Data block =
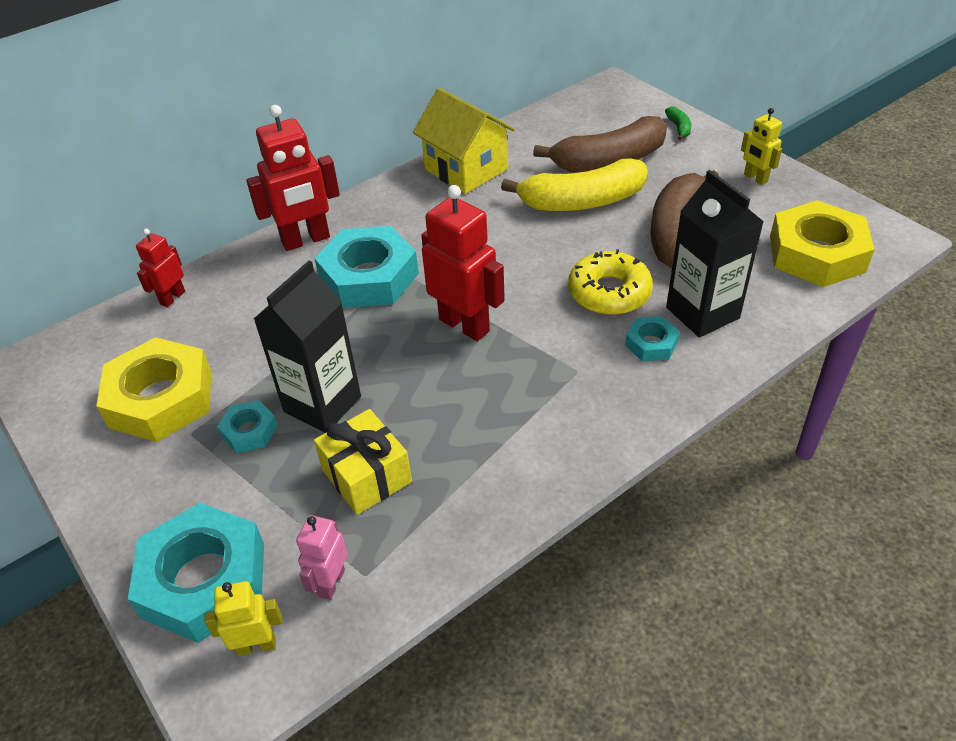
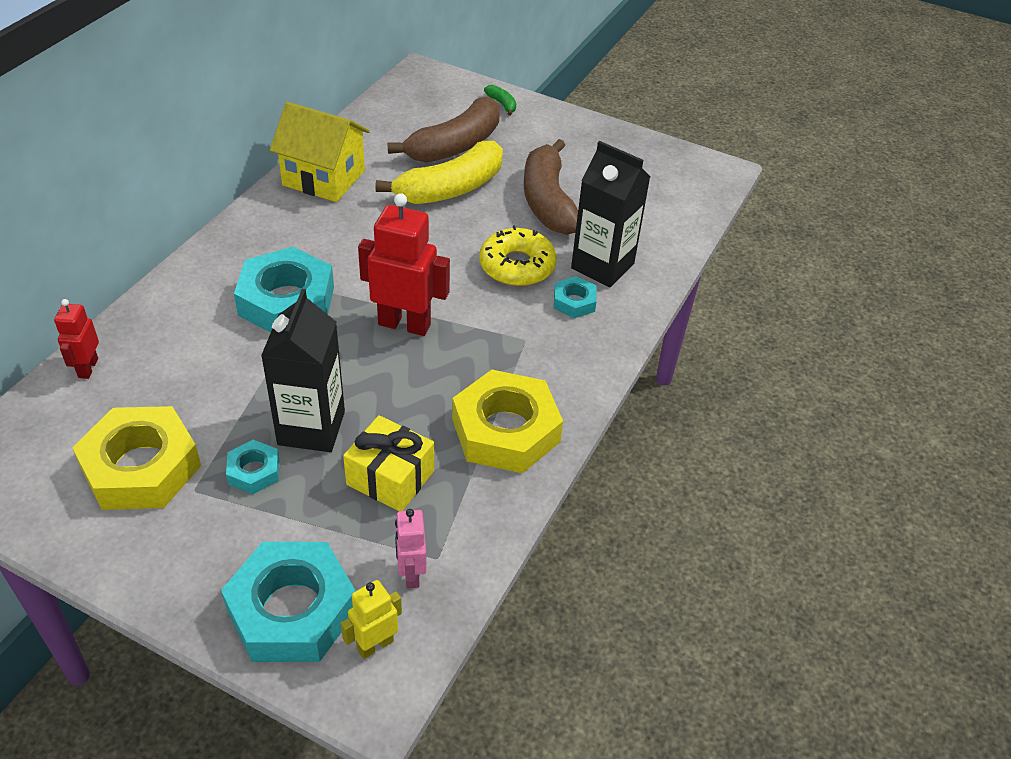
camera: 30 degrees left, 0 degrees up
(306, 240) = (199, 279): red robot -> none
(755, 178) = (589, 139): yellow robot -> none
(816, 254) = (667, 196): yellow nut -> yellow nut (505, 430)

Exercise details = Without the pictures, retype all of the data above exactly.

Exercise output =
camera: 30 degrees left, 0 degrees up
(306, 240) = (199, 279): red robot -> none
(755, 178) = (589, 139): yellow robot -> none
(816, 254) = (667, 196): yellow nut -> yellow nut (505, 430)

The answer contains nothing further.